» **Problem details**
Scan the entries below. List each line with "lime".

» **Data to examine**
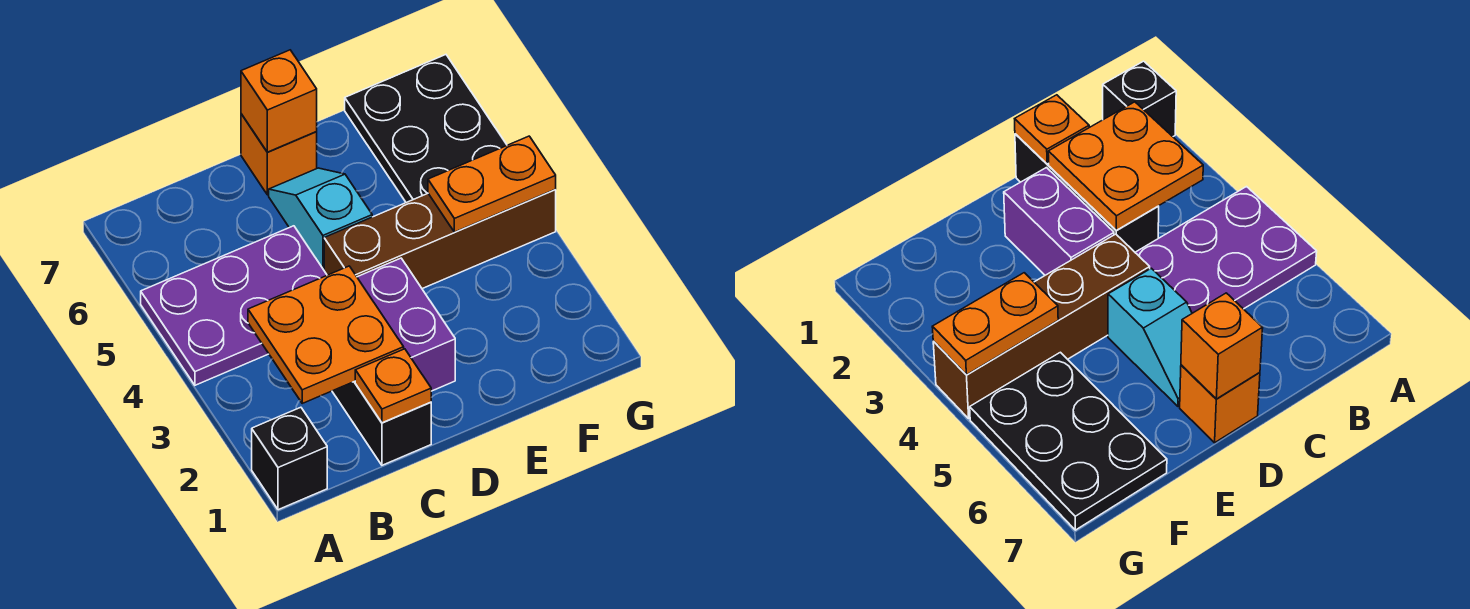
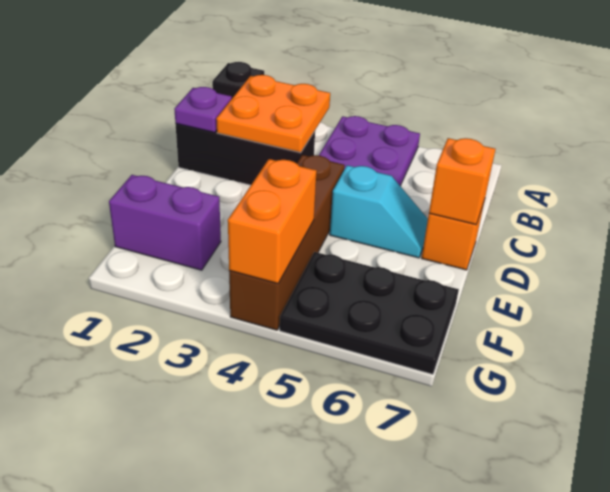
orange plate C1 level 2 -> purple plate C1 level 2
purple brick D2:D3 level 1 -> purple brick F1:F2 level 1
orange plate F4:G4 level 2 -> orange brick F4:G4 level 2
---
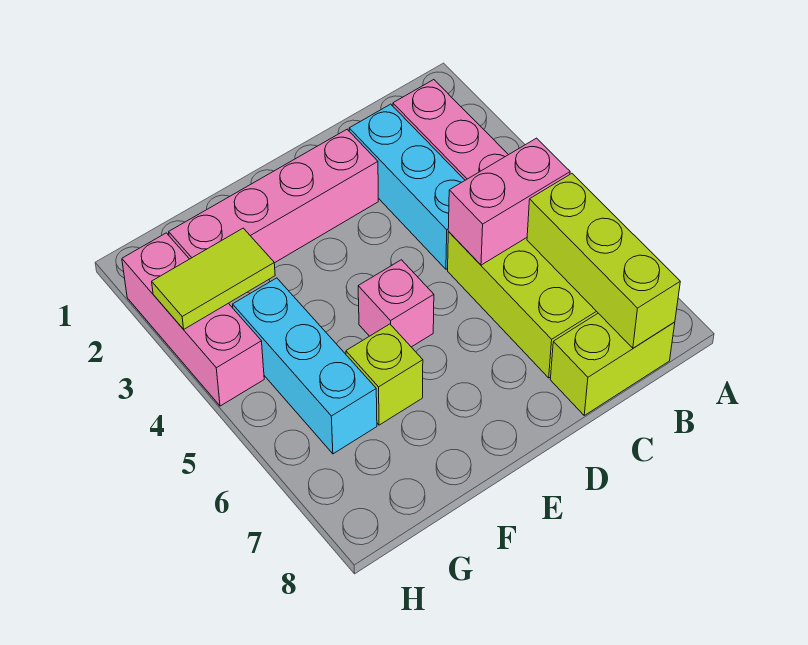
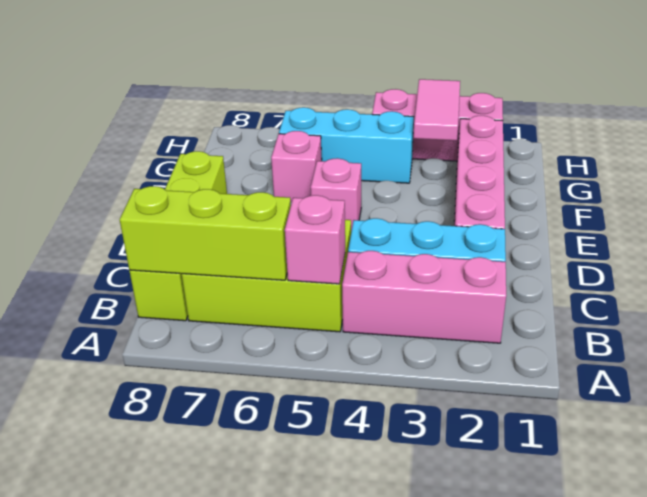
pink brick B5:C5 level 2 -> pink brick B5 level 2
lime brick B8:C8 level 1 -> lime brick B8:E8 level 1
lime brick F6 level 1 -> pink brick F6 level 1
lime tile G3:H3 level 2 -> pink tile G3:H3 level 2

» **Exercise result**
lime brick B8:C8 level 1 -> lime brick B8:E8 level 1
lime brick F6 level 1 -> pink brick F6 level 1
lime tile G3:H3 level 2 -> pink tile G3:H3 level 2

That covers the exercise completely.